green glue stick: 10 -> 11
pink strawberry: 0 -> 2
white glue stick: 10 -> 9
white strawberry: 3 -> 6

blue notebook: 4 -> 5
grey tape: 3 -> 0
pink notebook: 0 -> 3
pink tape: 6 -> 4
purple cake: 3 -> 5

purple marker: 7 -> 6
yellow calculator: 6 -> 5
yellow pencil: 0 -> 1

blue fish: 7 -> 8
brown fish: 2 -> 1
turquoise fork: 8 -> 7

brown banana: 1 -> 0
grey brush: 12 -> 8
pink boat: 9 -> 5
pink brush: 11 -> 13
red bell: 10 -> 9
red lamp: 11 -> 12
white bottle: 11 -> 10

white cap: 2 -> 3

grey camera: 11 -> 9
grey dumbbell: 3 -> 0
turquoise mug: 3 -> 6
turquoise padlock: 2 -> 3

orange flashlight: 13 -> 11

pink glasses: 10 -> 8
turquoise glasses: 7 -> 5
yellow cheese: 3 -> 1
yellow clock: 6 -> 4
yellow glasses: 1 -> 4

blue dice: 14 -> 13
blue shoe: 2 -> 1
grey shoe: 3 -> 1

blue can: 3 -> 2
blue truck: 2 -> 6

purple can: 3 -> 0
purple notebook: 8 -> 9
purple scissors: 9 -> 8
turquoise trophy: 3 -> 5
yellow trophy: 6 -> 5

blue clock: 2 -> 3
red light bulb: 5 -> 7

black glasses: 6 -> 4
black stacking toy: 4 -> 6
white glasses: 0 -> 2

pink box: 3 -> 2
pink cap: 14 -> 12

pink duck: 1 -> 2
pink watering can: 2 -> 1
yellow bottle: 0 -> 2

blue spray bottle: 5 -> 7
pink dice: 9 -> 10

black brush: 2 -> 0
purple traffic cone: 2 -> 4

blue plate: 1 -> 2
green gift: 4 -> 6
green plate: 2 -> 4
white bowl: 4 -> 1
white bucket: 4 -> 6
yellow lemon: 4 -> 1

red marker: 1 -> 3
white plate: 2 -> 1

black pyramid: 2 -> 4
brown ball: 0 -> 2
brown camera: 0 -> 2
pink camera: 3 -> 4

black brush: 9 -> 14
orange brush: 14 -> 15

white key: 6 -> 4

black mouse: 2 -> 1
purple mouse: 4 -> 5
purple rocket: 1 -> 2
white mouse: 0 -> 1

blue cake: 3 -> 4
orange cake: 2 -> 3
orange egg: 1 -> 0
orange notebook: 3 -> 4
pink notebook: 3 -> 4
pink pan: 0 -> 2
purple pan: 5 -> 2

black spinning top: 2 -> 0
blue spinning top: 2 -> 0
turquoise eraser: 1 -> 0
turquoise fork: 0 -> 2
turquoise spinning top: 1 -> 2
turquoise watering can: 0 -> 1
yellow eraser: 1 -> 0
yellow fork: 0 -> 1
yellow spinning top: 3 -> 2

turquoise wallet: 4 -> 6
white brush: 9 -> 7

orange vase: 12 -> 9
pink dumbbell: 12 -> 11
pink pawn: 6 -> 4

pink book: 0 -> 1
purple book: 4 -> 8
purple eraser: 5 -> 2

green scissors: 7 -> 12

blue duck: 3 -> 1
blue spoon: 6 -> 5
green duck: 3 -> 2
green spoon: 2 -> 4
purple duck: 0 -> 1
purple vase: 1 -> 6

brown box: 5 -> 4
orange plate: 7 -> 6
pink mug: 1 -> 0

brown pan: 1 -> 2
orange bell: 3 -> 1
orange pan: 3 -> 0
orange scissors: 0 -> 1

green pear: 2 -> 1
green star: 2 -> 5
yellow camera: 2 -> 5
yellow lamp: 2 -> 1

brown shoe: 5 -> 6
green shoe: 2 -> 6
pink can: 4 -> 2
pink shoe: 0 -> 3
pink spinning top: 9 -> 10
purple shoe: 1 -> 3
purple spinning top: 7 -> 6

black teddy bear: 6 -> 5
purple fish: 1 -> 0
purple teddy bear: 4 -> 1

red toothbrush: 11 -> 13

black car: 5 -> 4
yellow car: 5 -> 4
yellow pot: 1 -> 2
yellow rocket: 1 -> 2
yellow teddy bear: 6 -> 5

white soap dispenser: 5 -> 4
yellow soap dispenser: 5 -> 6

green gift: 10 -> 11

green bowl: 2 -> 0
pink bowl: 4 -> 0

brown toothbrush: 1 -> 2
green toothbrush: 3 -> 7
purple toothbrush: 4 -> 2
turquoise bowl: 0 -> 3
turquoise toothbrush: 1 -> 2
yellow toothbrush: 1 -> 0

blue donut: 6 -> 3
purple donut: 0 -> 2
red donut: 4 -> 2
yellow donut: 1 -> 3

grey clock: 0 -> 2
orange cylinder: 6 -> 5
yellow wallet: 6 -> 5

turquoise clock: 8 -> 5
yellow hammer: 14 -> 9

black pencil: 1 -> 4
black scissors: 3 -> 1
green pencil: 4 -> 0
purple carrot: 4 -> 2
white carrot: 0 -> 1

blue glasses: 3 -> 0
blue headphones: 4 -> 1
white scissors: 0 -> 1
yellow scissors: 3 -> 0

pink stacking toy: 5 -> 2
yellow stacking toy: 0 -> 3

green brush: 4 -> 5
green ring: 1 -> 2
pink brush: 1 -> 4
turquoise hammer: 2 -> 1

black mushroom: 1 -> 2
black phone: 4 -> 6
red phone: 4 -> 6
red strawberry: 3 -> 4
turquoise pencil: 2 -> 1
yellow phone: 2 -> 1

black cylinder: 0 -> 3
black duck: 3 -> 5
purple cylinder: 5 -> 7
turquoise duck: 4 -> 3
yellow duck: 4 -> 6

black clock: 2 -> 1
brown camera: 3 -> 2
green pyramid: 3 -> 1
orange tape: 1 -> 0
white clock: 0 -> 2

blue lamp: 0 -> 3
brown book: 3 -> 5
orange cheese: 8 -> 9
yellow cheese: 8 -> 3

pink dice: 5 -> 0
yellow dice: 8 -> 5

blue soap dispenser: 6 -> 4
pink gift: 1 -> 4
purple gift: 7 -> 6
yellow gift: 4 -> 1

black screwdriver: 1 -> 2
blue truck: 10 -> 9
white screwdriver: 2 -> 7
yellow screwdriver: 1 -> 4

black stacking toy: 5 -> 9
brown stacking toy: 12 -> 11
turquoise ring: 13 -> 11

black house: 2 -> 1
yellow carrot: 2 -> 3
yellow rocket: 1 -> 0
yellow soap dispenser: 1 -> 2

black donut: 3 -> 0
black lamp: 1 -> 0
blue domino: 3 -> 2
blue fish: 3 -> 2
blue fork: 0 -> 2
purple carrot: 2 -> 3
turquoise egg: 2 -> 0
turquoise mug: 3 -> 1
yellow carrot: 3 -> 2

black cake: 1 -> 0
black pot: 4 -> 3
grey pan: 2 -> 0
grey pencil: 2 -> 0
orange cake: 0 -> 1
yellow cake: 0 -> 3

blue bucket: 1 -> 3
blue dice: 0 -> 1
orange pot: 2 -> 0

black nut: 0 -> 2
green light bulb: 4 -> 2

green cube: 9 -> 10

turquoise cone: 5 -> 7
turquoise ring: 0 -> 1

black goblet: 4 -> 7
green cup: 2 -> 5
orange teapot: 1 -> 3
--*--
• [TASK BRIEF]: Write every record out again, unaltered.

• [ANSWER TO THIS PROBLEM]:
green glue stick: 10 -> 11
pink strawberry: 0 -> 2
white glue stick: 10 -> 9
white strawberry: 3 -> 6

blue notebook: 4 -> 5
grey tape: 3 -> 0
pink notebook: 0 -> 3
pink tape: 6 -> 4
purple cake: 3 -> 5

purple marker: 7 -> 6
yellow calculator: 6 -> 5
yellow pencil: 0 -> 1

blue fish: 7 -> 8
brown fish: 2 -> 1
turquoise fork: 8 -> 7

brown banana: 1 -> 0
grey brush: 12 -> 8
pink boat: 9 -> 5
pink brush: 11 -> 13
red bell: 10 -> 9
red lamp: 11 -> 12
white bottle: 11 -> 10

white cap: 2 -> 3

grey camera: 11 -> 9
grey dumbbell: 3 -> 0
turquoise mug: 3 -> 6
turquoise padlock: 2 -> 3

orange flashlight: 13 -> 11

pink glasses: 10 -> 8
turquoise glasses: 7 -> 5
yellow cheese: 3 -> 1
yellow clock: 6 -> 4
yellow glasses: 1 -> 4

blue dice: 14 -> 13
blue shoe: 2 -> 1
grey shoe: 3 -> 1

blue can: 3 -> 2
blue truck: 2 -> 6

purple can: 3 -> 0
purple notebook: 8 -> 9
purple scissors: 9 -> 8
turquoise trophy: 3 -> 5
yellow trophy: 6 -> 5

blue clock: 2 -> 3
red light bulb: 5 -> 7

black glasses: 6 -> 4
black stacking toy: 4 -> 6
white glasses: 0 -> 2

pink box: 3 -> 2
pink cap: 14 -> 12

pink duck: 1 -> 2
pink watering can: 2 -> 1
yellow bottle: 0 -> 2

blue spray bottle: 5 -> 7
pink dice: 9 -> 10

black brush: 2 -> 0
purple traffic cone: 2 -> 4

blue plate: 1 -> 2
green gift: 4 -> 6
green plate: 2 -> 4
white bowl: 4 -> 1
white bucket: 4 -> 6
yellow lemon: 4 -> 1

red marker: 1 -> 3
white plate: 2 -> 1

black pyramid: 2 -> 4
brown ball: 0 -> 2
brown camera: 0 -> 2
pink camera: 3 -> 4

black brush: 9 -> 14
orange brush: 14 -> 15

white key: 6 -> 4

black mouse: 2 -> 1
purple mouse: 4 -> 5
purple rocket: 1 -> 2
white mouse: 0 -> 1

blue cake: 3 -> 4
orange cake: 2 -> 3
orange egg: 1 -> 0
orange notebook: 3 -> 4
pink notebook: 3 -> 4
pink pan: 0 -> 2
purple pan: 5 -> 2

black spinning top: 2 -> 0
blue spinning top: 2 -> 0
turquoise eraser: 1 -> 0
turquoise fork: 0 -> 2
turquoise spinning top: 1 -> 2
turquoise watering can: 0 -> 1
yellow eraser: 1 -> 0
yellow fork: 0 -> 1
yellow spinning top: 3 -> 2

turquoise wallet: 4 -> 6
white brush: 9 -> 7

orange vase: 12 -> 9
pink dumbbell: 12 -> 11
pink pawn: 6 -> 4

pink book: 0 -> 1
purple book: 4 -> 8
purple eraser: 5 -> 2

green scissors: 7 -> 12

blue duck: 3 -> 1
blue spoon: 6 -> 5
green duck: 3 -> 2
green spoon: 2 -> 4
purple duck: 0 -> 1
purple vase: 1 -> 6

brown box: 5 -> 4
orange plate: 7 -> 6
pink mug: 1 -> 0

brown pan: 1 -> 2
orange bell: 3 -> 1
orange pan: 3 -> 0
orange scissors: 0 -> 1

green pear: 2 -> 1
green star: 2 -> 5
yellow camera: 2 -> 5
yellow lamp: 2 -> 1

brown shoe: 5 -> 6
green shoe: 2 -> 6
pink can: 4 -> 2
pink shoe: 0 -> 3
pink spinning top: 9 -> 10
purple shoe: 1 -> 3
purple spinning top: 7 -> 6

black teddy bear: 6 -> 5
purple fish: 1 -> 0
purple teddy bear: 4 -> 1

red toothbrush: 11 -> 13

black car: 5 -> 4
yellow car: 5 -> 4
yellow pot: 1 -> 2
yellow rocket: 1 -> 2
yellow teddy bear: 6 -> 5

white soap dispenser: 5 -> 4
yellow soap dispenser: 5 -> 6

green gift: 10 -> 11

green bowl: 2 -> 0
pink bowl: 4 -> 0

brown toothbrush: 1 -> 2
green toothbrush: 3 -> 7
purple toothbrush: 4 -> 2
turquoise bowl: 0 -> 3
turquoise toothbrush: 1 -> 2
yellow toothbrush: 1 -> 0

blue donut: 6 -> 3
purple donut: 0 -> 2
red donut: 4 -> 2
yellow donut: 1 -> 3

grey clock: 0 -> 2
orange cylinder: 6 -> 5
yellow wallet: 6 -> 5

turquoise clock: 8 -> 5
yellow hammer: 14 -> 9

black pencil: 1 -> 4
black scissors: 3 -> 1
green pencil: 4 -> 0
purple carrot: 4 -> 2
white carrot: 0 -> 1

blue glasses: 3 -> 0
blue headphones: 4 -> 1
white scissors: 0 -> 1
yellow scissors: 3 -> 0

pink stacking toy: 5 -> 2
yellow stacking toy: 0 -> 3

green brush: 4 -> 5
green ring: 1 -> 2
pink brush: 1 -> 4
turquoise hammer: 2 -> 1

black mushroom: 1 -> 2
black phone: 4 -> 6
red phone: 4 -> 6
red strawberry: 3 -> 4
turquoise pencil: 2 -> 1
yellow phone: 2 -> 1

black cylinder: 0 -> 3
black duck: 3 -> 5
purple cylinder: 5 -> 7
turquoise duck: 4 -> 3
yellow duck: 4 -> 6

black clock: 2 -> 1
brown camera: 3 -> 2
green pyramid: 3 -> 1
orange tape: 1 -> 0
white clock: 0 -> 2

blue lamp: 0 -> 3
brown book: 3 -> 5
orange cheese: 8 -> 9
yellow cheese: 8 -> 3

pink dice: 5 -> 0
yellow dice: 8 -> 5

blue soap dispenser: 6 -> 4
pink gift: 1 -> 4
purple gift: 7 -> 6
yellow gift: 4 -> 1

black screwdriver: 1 -> 2
blue truck: 10 -> 9
white screwdriver: 2 -> 7
yellow screwdriver: 1 -> 4

black stacking toy: 5 -> 9
brown stacking toy: 12 -> 11
turquoise ring: 13 -> 11

black house: 2 -> 1
yellow carrot: 2 -> 3
yellow rocket: 1 -> 0
yellow soap dispenser: 1 -> 2

black donut: 3 -> 0
black lamp: 1 -> 0
blue domino: 3 -> 2
blue fish: 3 -> 2
blue fork: 0 -> 2
purple carrot: 2 -> 3
turquoise egg: 2 -> 0
turquoise mug: 3 -> 1
yellow carrot: 3 -> 2

black cake: 1 -> 0
black pot: 4 -> 3
grey pan: 2 -> 0
grey pencil: 2 -> 0
orange cake: 0 -> 1
yellow cake: 0 -> 3

blue bucket: 1 -> 3
blue dice: 0 -> 1
orange pot: 2 -> 0

black nut: 0 -> 2
green light bulb: 4 -> 2

green cube: 9 -> 10

turquoise cone: 5 -> 7
turquoise ring: 0 -> 1

black goblet: 4 -> 7
green cup: 2 -> 5
orange teapot: 1 -> 3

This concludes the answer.